What is being asked:
Among the records below, find the line with "R3: 1.2k (NET9, U1/PD3) -> 100 (NET9, U1/PD3)" and the line with "C3: 1uF (3V3, NET1) -> none". Set down both and every line between, exactly and with no pictures, but nothing else.

Before-and-after change data

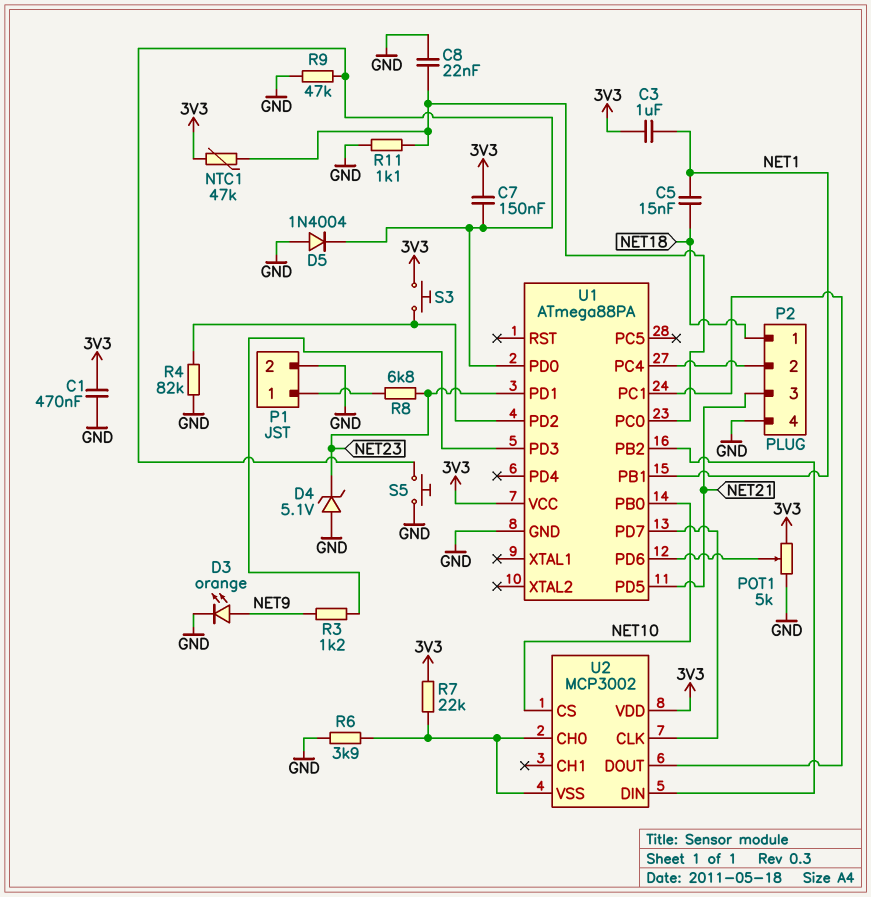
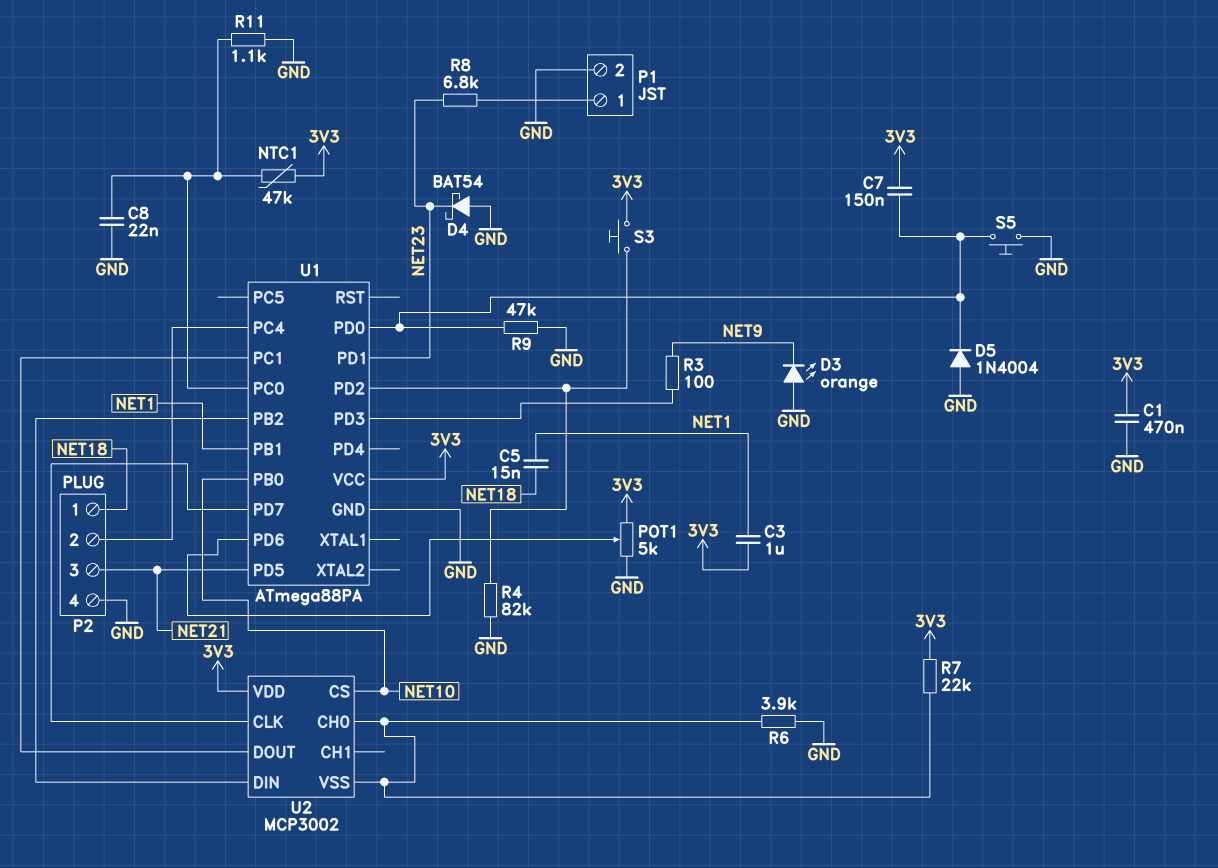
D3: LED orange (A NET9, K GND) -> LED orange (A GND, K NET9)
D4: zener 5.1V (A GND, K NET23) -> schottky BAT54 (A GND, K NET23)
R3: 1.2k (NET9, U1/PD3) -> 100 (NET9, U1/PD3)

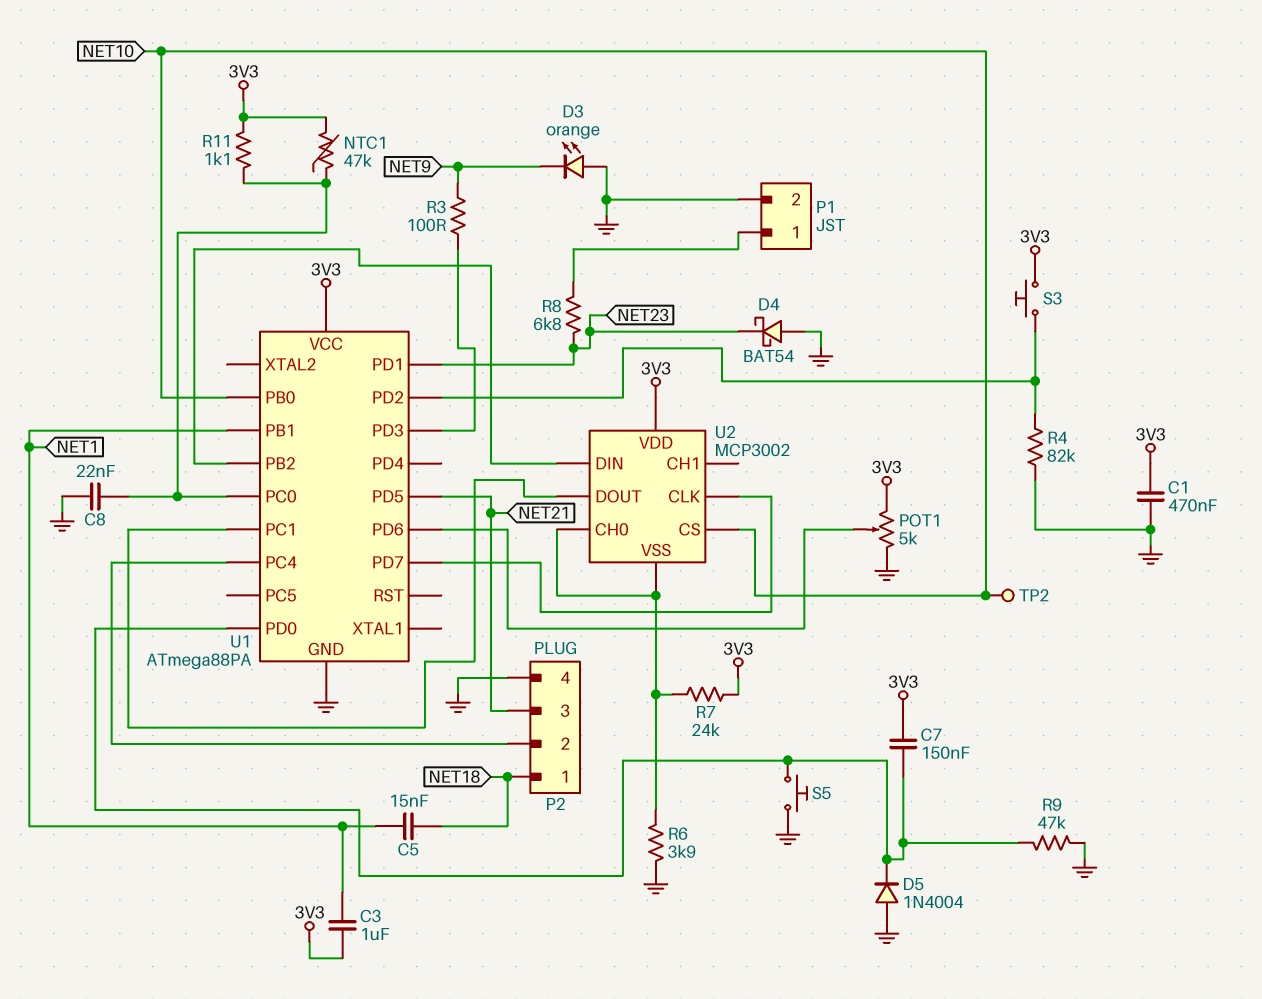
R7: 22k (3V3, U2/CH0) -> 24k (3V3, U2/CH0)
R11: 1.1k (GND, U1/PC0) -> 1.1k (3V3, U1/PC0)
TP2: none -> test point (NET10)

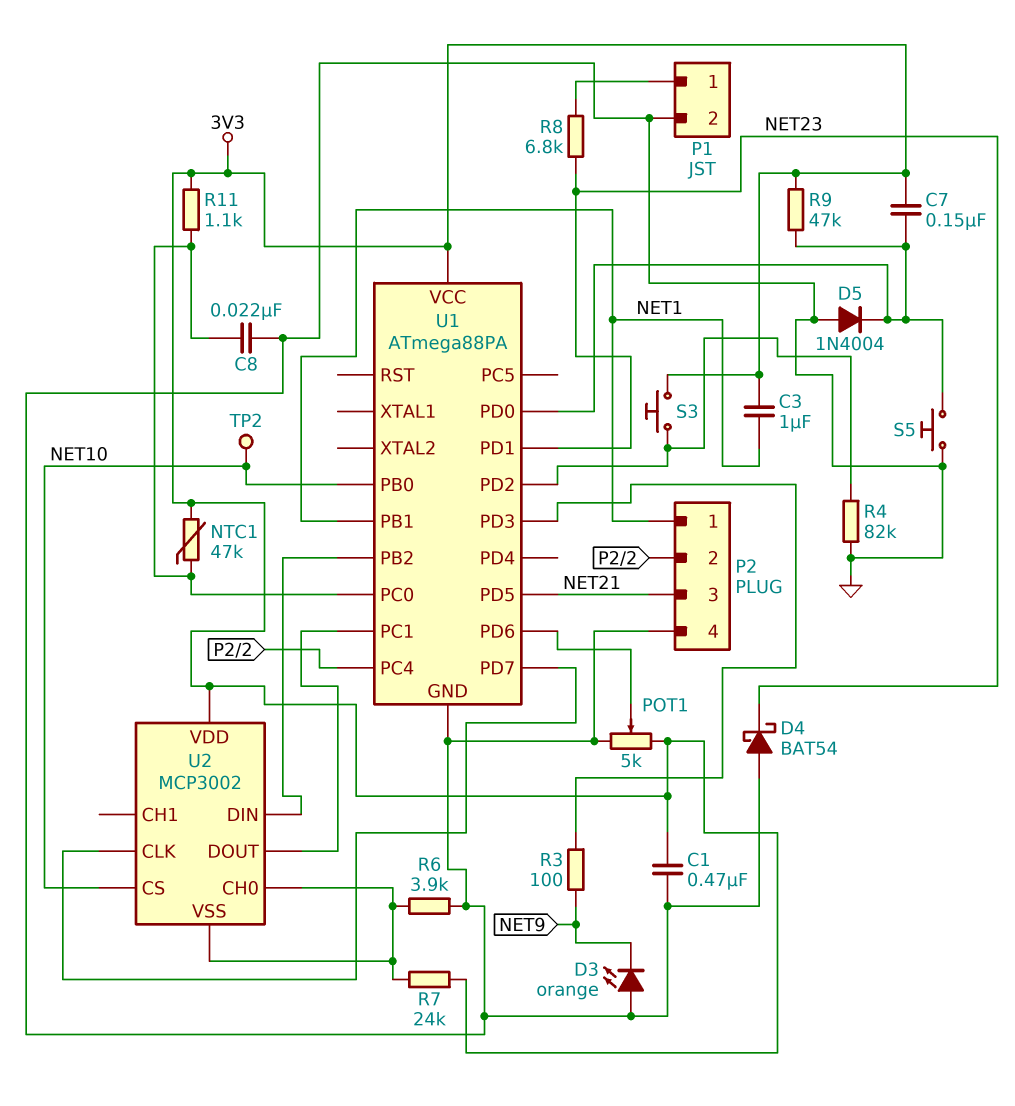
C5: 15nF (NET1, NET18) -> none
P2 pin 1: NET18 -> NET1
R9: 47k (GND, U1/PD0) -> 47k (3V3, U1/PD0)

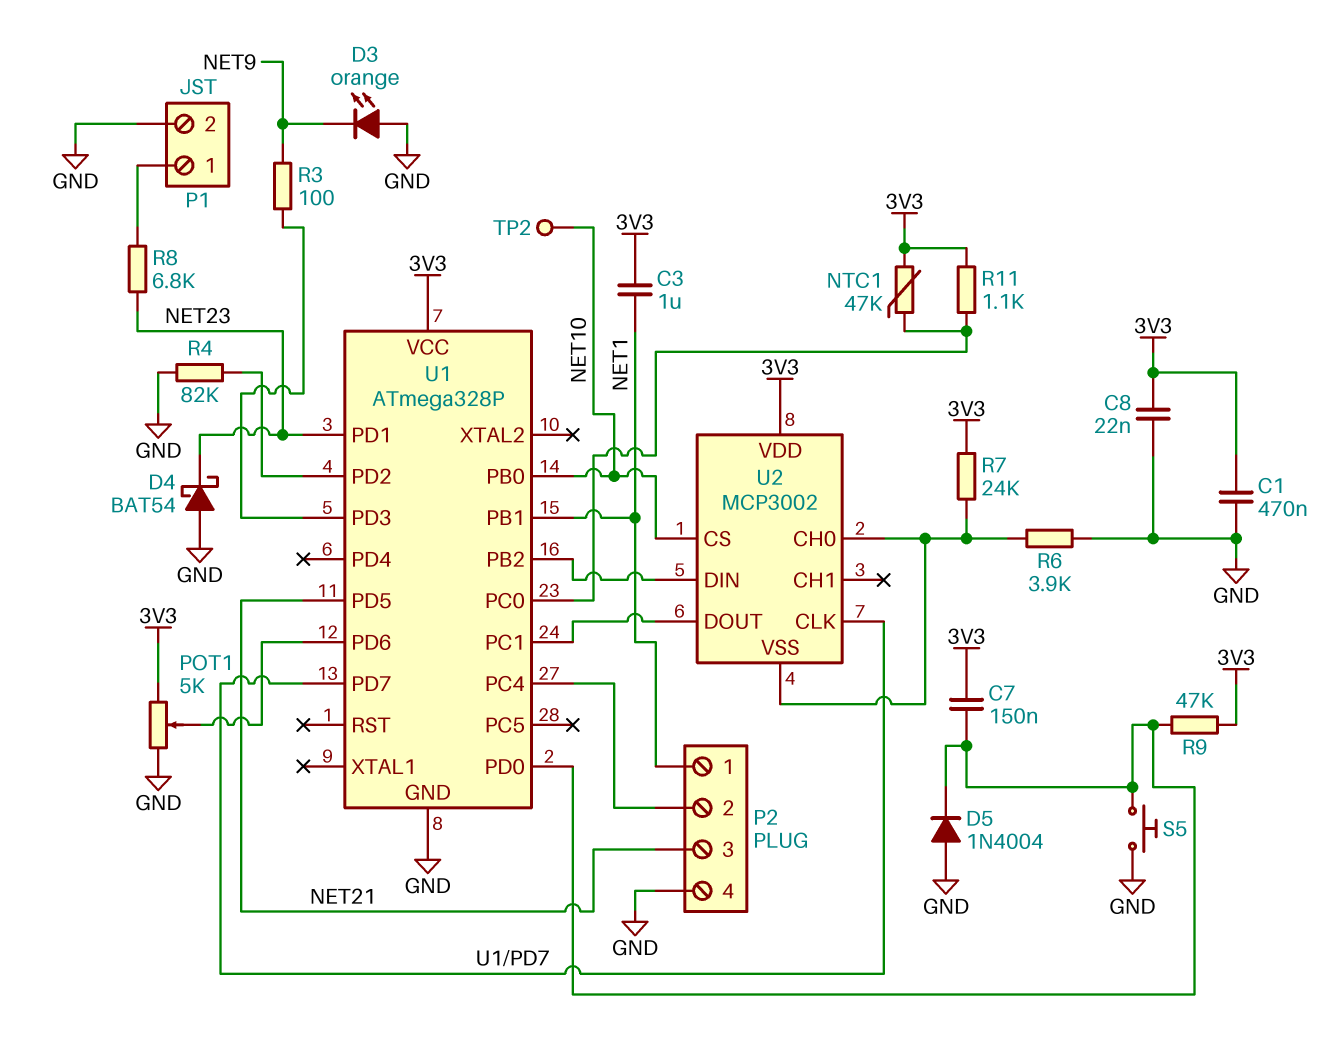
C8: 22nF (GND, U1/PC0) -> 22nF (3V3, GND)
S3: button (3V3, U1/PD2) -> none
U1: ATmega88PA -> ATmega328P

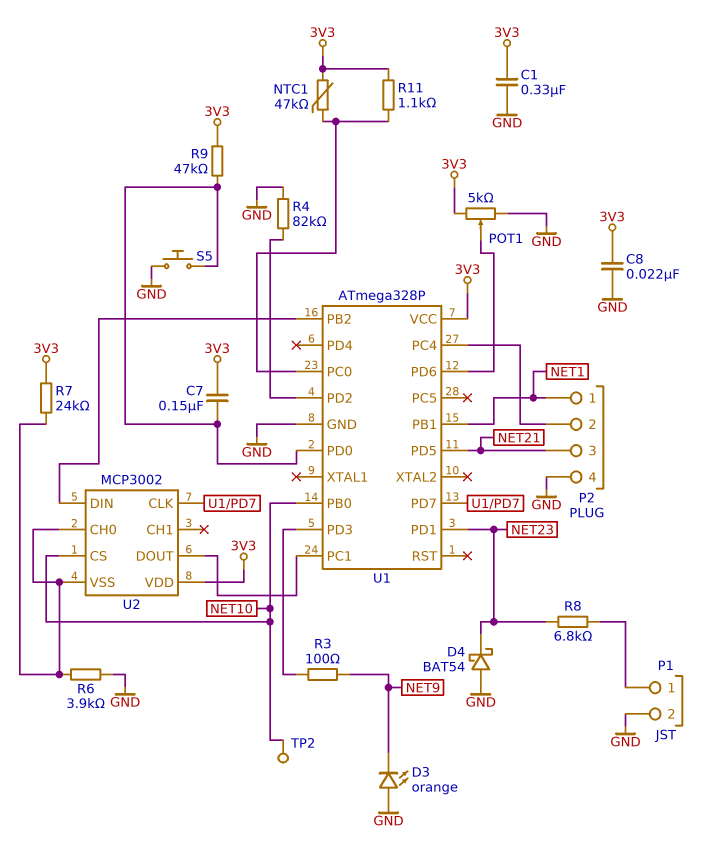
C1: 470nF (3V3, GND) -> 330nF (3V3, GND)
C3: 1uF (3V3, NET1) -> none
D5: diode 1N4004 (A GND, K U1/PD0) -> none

Response to this exercise:
R3: 1.2k (NET9, U1/PD3) -> 100 (NET9, U1/PD3)

R7: 22k (3V3, U2/CH0) -> 24k (3V3, U2/CH0)
R11: 1.1k (GND, U1/PC0) -> 1.1k (3V3, U1/PC0)
TP2: none -> test point (NET10)

C5: 15nF (NET1, NET18) -> none
P2 pin 1: NET18 -> NET1
R9: 47k (GND, U1/PD0) -> 47k (3V3, U1/PD0)

C8: 22nF (GND, U1/PC0) -> 22nF (3V3, GND)
S3: button (3V3, U1/PD2) -> none
U1: ATmega88PA -> ATmega328P

C1: 470nF (3V3, GND) -> 330nF (3V3, GND)
C3: 1uF (3V3, NET1) -> none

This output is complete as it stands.